Before-and-after object listings:
········
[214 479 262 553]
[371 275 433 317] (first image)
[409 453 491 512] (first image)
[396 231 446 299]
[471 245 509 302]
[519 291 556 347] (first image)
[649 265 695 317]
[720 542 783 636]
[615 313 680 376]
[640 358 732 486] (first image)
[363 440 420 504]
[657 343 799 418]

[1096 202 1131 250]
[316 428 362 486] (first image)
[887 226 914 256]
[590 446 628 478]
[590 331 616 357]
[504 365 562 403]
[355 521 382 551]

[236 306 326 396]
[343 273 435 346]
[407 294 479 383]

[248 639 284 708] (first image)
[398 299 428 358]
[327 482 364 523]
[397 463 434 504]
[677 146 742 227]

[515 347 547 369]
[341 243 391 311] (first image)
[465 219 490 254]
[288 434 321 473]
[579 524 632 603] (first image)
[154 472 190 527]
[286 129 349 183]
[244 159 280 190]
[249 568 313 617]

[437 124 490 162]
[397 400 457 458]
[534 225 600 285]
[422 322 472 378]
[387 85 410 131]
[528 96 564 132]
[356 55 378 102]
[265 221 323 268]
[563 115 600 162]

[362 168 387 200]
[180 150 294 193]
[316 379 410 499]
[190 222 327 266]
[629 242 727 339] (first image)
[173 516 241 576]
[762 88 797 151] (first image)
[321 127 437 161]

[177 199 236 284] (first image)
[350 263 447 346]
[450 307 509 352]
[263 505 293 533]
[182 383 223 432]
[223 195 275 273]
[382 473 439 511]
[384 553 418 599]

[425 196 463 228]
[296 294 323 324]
········
Your task:
All of the data must be written out again, exactly as it stands.

Solution to this task:
[214 479 262 553]
[371 275 433 317] (first image)
[409 453 491 512] (first image)
[396 231 446 299]
[471 245 509 302]
[519 291 556 347] (first image)
[649 265 695 317]
[720 542 783 636]
[615 313 680 376]
[640 358 732 486] (first image)
[363 440 420 504]
[657 343 799 418]

[1096 202 1131 250]
[316 428 362 486] (first image)
[887 226 914 256]
[590 446 628 478]
[590 331 616 357]
[504 365 562 403]
[355 521 382 551]

[236 306 326 396]
[343 273 435 346]
[407 294 479 383]

[248 639 284 708] (first image)
[398 299 428 358]
[327 482 364 523]
[397 463 434 504]
[677 146 742 227]

[515 347 547 369]
[341 243 391 311] (first image)
[465 219 490 254]
[288 434 321 473]
[579 524 632 603] (first image)
[154 472 190 527]
[286 129 349 183]
[244 159 280 190]
[249 568 313 617]

[437 124 490 162]
[397 400 457 458]
[534 225 600 285]
[422 322 472 378]
[387 85 410 131]
[528 96 564 132]
[356 55 378 102]
[265 221 323 268]
[563 115 600 162]

[362 168 387 200]
[180 150 294 193]
[316 379 410 499]
[190 222 327 266]
[629 242 727 339] (first image)
[173 516 241 576]
[762 88 797 151] (first image)
[321 127 437 161]

[177 199 236 284] (first image)
[350 263 447 346]
[450 307 509 352]
[263 505 293 533]
[182 383 223 432]
[223 195 275 273]
[382 473 439 511]
[384 553 418 599]

[425 196 463 228]
[296 294 323 324]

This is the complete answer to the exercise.